[Scene difference descriptions]
"""
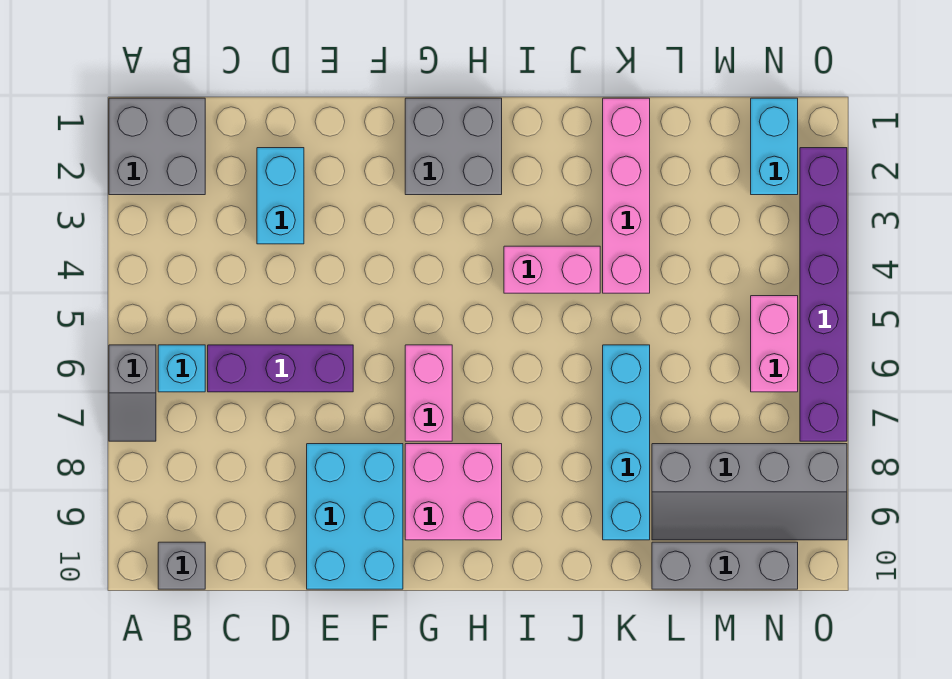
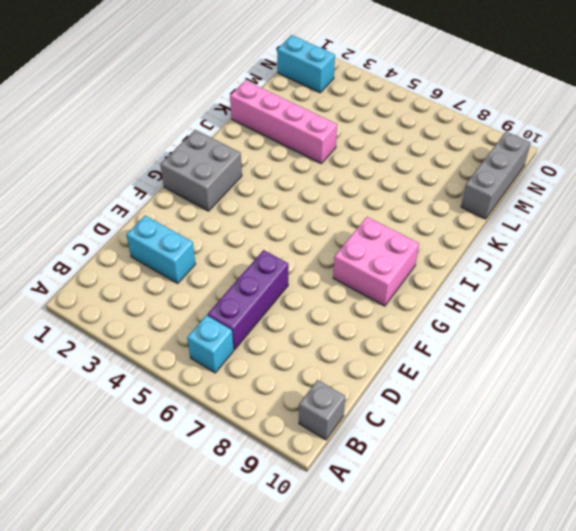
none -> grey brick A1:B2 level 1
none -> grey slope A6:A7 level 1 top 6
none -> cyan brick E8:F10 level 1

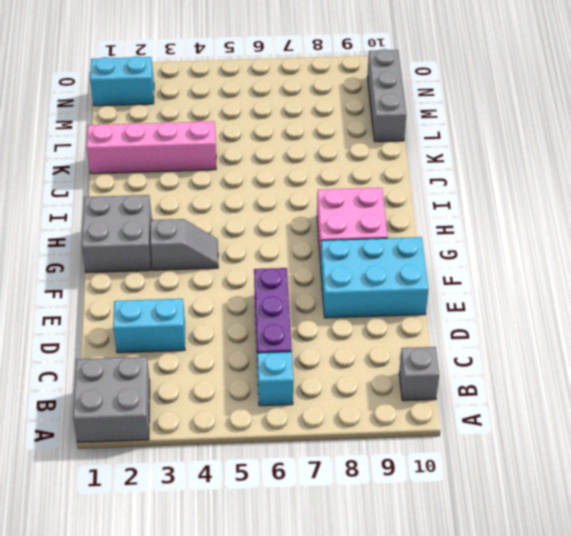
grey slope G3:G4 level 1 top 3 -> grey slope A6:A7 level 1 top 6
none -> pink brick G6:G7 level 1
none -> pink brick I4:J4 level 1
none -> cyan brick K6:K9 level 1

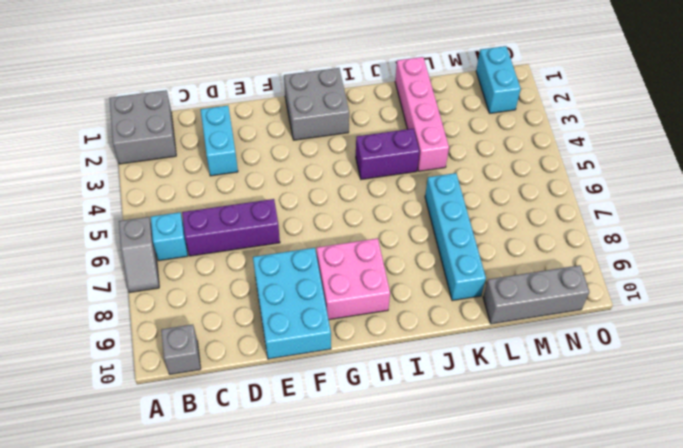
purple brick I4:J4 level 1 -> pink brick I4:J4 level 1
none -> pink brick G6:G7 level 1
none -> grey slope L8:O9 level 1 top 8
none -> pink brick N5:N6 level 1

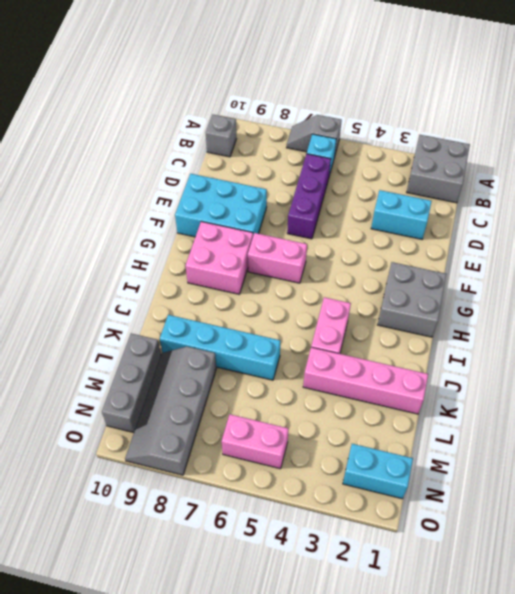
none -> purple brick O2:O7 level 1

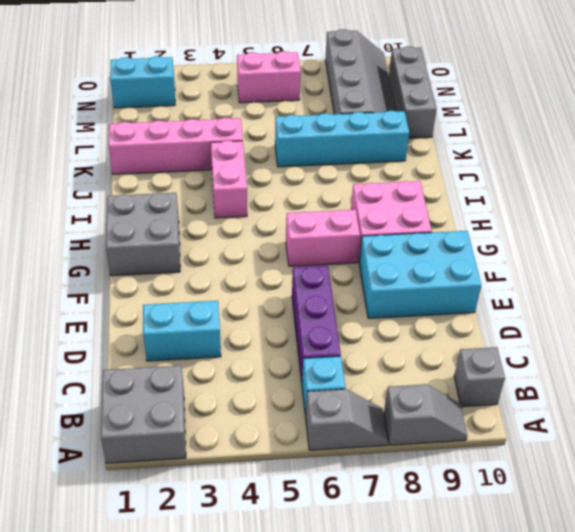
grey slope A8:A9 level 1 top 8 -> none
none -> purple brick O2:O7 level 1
"""
"""
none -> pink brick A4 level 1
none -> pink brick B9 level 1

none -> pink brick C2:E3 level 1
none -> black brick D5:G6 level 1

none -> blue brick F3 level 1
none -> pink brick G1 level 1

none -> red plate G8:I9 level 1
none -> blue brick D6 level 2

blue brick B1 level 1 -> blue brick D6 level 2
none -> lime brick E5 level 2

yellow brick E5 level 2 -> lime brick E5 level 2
"""
▸ Prompt
Beginning at the line with "none -> pink brick A4 level 1" and ending at the line with "yellow brick E5", reproduce each line of the data above exactly, and add no other lines.

▸ Response area
none -> pink brick A4 level 1
none -> pink brick B9 level 1

none -> pink brick C2:E3 level 1
none -> black brick D5:G6 level 1

none -> blue brick F3 level 1
none -> pink brick G1 level 1

none -> red plate G8:I9 level 1
none -> blue brick D6 level 2

blue brick B1 level 1 -> blue brick D6 level 2
none -> lime brick E5 level 2

yellow brick E5 level 2 -> lime brick E5 level 2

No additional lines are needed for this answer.